TASK:
Would you give again, exactly, the lines running from the line with "C101: 150uF (plus" to the end of the data below, both included?

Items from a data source

........

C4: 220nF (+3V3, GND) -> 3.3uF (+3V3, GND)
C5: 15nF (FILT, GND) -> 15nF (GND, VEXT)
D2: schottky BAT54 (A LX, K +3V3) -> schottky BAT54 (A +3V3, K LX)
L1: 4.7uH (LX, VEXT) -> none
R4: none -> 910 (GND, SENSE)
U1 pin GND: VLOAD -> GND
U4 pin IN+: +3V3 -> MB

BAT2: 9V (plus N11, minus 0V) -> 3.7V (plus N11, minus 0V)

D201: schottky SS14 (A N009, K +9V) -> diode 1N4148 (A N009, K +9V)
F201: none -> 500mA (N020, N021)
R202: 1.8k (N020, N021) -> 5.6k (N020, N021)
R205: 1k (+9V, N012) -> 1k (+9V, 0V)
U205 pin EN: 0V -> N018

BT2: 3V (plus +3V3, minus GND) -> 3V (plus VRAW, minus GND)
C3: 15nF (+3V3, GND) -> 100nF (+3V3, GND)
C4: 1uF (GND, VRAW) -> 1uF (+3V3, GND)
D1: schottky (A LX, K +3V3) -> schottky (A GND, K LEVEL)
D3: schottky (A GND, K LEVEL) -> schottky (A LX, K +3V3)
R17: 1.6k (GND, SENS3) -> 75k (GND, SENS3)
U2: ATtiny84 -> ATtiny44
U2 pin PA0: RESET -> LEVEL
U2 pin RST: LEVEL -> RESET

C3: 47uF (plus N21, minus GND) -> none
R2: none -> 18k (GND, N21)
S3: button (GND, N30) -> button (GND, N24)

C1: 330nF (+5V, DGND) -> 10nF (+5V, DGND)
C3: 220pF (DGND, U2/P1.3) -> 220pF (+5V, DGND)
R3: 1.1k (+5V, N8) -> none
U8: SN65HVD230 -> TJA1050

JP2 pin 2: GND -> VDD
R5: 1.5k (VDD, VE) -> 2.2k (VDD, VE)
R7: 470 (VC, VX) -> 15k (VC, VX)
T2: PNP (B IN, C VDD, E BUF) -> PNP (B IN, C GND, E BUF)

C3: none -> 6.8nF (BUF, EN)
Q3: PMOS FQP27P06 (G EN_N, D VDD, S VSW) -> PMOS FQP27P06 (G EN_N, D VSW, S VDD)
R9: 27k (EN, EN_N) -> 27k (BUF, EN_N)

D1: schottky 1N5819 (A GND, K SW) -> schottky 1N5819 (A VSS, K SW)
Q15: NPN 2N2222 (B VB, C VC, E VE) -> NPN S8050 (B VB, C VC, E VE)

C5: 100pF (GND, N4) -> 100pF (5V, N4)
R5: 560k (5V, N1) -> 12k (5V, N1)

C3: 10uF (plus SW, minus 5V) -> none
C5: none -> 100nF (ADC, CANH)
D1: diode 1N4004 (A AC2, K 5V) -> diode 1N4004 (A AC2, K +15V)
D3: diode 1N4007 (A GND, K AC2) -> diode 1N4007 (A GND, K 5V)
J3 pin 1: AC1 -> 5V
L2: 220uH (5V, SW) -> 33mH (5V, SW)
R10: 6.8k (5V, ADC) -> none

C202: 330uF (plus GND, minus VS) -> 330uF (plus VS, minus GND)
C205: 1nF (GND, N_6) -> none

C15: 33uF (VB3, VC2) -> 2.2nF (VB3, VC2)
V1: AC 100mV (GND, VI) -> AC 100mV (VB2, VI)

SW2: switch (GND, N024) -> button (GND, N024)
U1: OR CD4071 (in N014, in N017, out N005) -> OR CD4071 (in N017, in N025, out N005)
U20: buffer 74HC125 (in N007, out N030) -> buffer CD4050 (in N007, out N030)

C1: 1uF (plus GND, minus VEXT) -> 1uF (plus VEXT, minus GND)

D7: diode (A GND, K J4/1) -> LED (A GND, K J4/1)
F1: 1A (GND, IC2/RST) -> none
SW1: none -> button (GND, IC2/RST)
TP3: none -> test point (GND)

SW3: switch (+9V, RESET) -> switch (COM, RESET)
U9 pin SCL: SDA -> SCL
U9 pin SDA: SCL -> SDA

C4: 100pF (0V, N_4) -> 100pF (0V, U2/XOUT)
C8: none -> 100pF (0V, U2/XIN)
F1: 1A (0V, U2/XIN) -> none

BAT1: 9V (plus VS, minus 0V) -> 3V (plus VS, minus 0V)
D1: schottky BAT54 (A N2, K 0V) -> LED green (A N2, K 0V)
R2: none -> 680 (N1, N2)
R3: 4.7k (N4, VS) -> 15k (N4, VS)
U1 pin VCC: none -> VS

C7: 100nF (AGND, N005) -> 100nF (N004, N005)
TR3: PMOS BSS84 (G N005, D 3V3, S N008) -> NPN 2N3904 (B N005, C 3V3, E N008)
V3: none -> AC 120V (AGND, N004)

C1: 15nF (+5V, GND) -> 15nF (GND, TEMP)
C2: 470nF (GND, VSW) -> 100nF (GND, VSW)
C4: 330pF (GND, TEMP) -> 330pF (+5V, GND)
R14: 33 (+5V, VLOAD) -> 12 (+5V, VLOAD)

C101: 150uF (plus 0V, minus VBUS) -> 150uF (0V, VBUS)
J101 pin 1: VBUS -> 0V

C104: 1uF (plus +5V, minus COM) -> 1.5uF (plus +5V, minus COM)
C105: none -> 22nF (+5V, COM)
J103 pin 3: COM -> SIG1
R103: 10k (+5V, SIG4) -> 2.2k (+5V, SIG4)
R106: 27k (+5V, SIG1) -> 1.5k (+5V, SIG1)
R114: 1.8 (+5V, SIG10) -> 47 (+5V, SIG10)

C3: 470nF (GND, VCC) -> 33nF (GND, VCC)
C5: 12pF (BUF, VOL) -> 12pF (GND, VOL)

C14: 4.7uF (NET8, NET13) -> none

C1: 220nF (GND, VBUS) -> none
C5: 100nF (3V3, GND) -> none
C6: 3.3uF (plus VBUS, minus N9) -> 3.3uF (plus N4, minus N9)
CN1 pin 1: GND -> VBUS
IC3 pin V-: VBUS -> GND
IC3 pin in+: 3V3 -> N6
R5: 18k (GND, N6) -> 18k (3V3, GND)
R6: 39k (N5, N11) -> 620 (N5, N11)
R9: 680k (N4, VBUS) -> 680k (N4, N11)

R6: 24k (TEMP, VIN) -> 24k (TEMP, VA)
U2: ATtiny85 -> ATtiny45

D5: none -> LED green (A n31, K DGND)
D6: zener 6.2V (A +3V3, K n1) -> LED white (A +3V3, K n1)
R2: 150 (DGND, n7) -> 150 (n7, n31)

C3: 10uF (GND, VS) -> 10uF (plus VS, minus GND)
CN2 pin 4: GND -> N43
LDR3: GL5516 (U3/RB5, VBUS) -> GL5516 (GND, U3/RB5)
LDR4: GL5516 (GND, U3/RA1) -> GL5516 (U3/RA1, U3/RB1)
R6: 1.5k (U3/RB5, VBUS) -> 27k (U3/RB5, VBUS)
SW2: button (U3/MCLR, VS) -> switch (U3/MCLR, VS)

........

RESULT BELOW:
C101: 150uF (plus 0V, minus VBUS) -> 150uF (0V, VBUS)
J101 pin 1: VBUS -> 0V

C104: 1uF (plus +5V, minus COM) -> 1.5uF (plus +5V, minus COM)
C105: none -> 22nF (+5V, COM)
J103 pin 3: COM -> SIG1
R103: 10k (+5V, SIG4) -> 2.2k (+5V, SIG4)
R106: 27k (+5V, SIG1) -> 1.5k (+5V, SIG1)
R114: 1.8 (+5V, SIG10) -> 47 (+5V, SIG10)

C3: 470nF (GND, VCC) -> 33nF (GND, VCC)
C5: 12pF (BUF, VOL) -> 12pF (GND, VOL)

C14: 4.7uF (NET8, NET13) -> none

C1: 220nF (GND, VBUS) -> none
C5: 100nF (3V3, GND) -> none
C6: 3.3uF (plus VBUS, minus N9) -> 3.3uF (plus N4, minus N9)
CN1 pin 1: GND -> VBUS
IC3 pin V-: VBUS -> GND
IC3 pin in+: 3V3 -> N6
R5: 18k (GND, N6) -> 18k (3V3, GND)
R6: 39k (N5, N11) -> 620 (N5, N11)
R9: 680k (N4, VBUS) -> 680k (N4, N11)

R6: 24k (TEMP, VIN) -> 24k (TEMP, VA)
U2: ATtiny85 -> ATtiny45

D5: none -> LED green (A n31, K DGND)
D6: zener 6.2V (A +3V3, K n1) -> LED white (A +3V3, K n1)
R2: 150 (DGND, n7) -> 150 (n7, n31)

C3: 10uF (GND, VS) -> 10uF (plus VS, minus GND)
CN2 pin 4: GND -> N43
LDR3: GL5516 (U3/RB5, VBUS) -> GL5516 (GND, U3/RB5)
LDR4: GL5516 (GND, U3/RA1) -> GL5516 (U3/RA1, U3/RB1)
R6: 1.5k (U3/RB5, VBUS) -> 27k (U3/RB5, VBUS)
SW2: button (U3/MCLR, VS) -> switch (U3/MCLR, VS)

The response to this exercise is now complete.